*** Opening of Dataset records ***

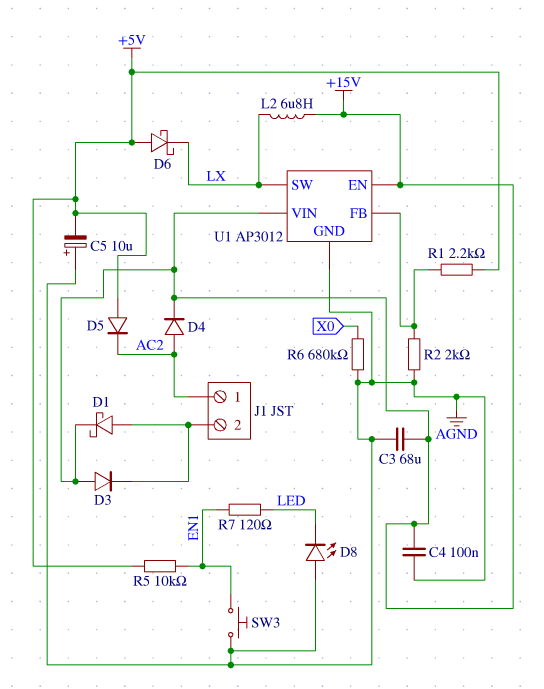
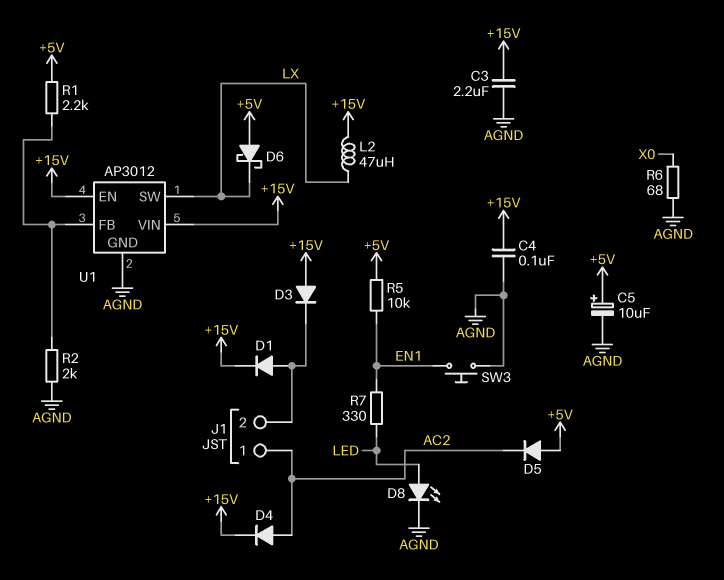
C3: 68uF (+15V, AGND) -> 2.2uF (+15V, AGND)
C5: 10uF (plus AGND, minus +5V) -> 10uF (plus +5V, minus AGND)
D1: schottky (A J1/2, K +15V) -> diode (A J1/2, K +15V)
D8: LED (A AGND, K LED) -> LED (A LED, K AGND)
L2: 6.8uH (+15V, LX) -> 47uH (+15V, LX)
R6: 680k (AGND, X0) -> 68 (AGND, X0)
R7: 120 (EN1, LED) -> 330 (EN1, LED)

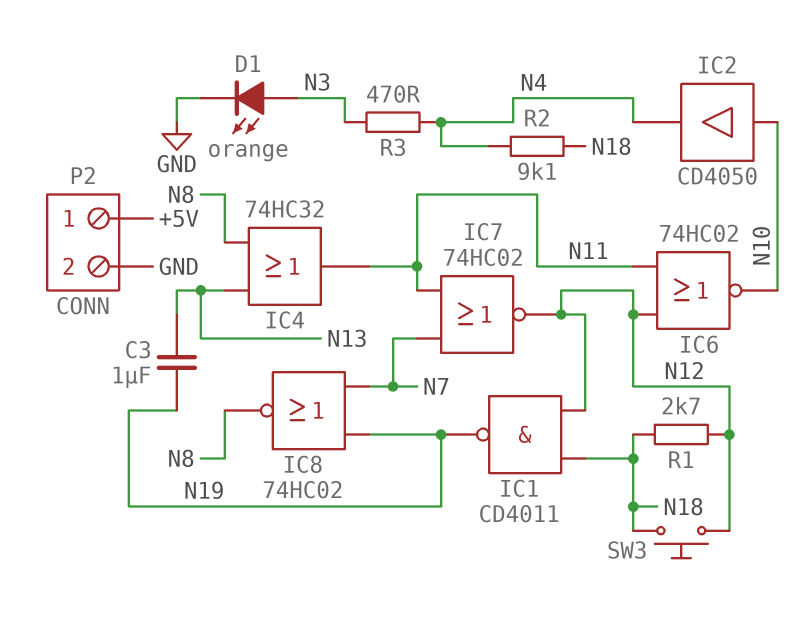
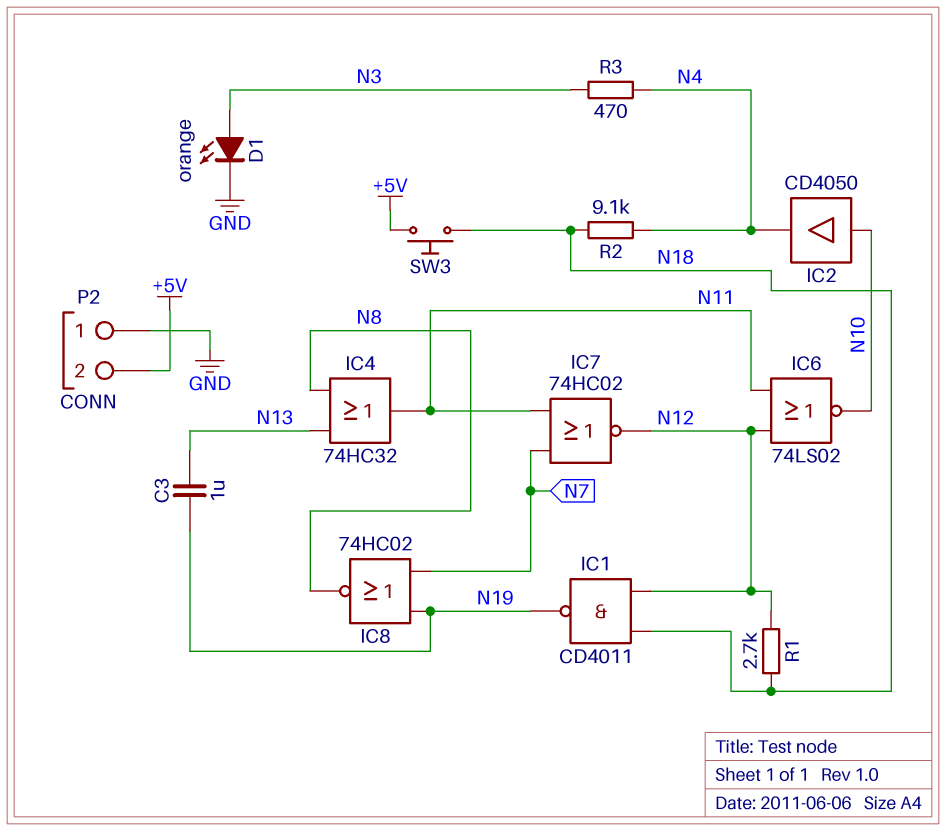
IC6: NOR 74HC02 (in N11, in N12, out N10) -> NOR 74LS02 (in N11, in N12, out N10)
P2 pin 1: +5V -> GND
P2 pin 2: GND -> +5V
SW3: button (N12, N18) -> button (+5V, N18)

*** Close of Dataset records ***

The reply should hold every record, unchanged, and no pictures.

» **Answer for the task**:
C3: 68uF (+15V, AGND) -> 2.2uF (+15V, AGND)
C5: 10uF (plus AGND, minus +5V) -> 10uF (plus +5V, minus AGND)
D1: schottky (A J1/2, K +15V) -> diode (A J1/2, K +15V)
D8: LED (A AGND, K LED) -> LED (A LED, K AGND)
L2: 6.8uH (+15V, LX) -> 47uH (+15V, LX)
R6: 680k (AGND, X0) -> 68 (AGND, X0)
R7: 120 (EN1, LED) -> 330 (EN1, LED)

IC6: NOR 74HC02 (in N11, in N12, out N10) -> NOR 74LS02 (in N11, in N12, out N10)
P2 pin 1: +5V -> GND
P2 pin 2: GND -> +5V
SW3: button (N12, N18) -> button (+5V, N18)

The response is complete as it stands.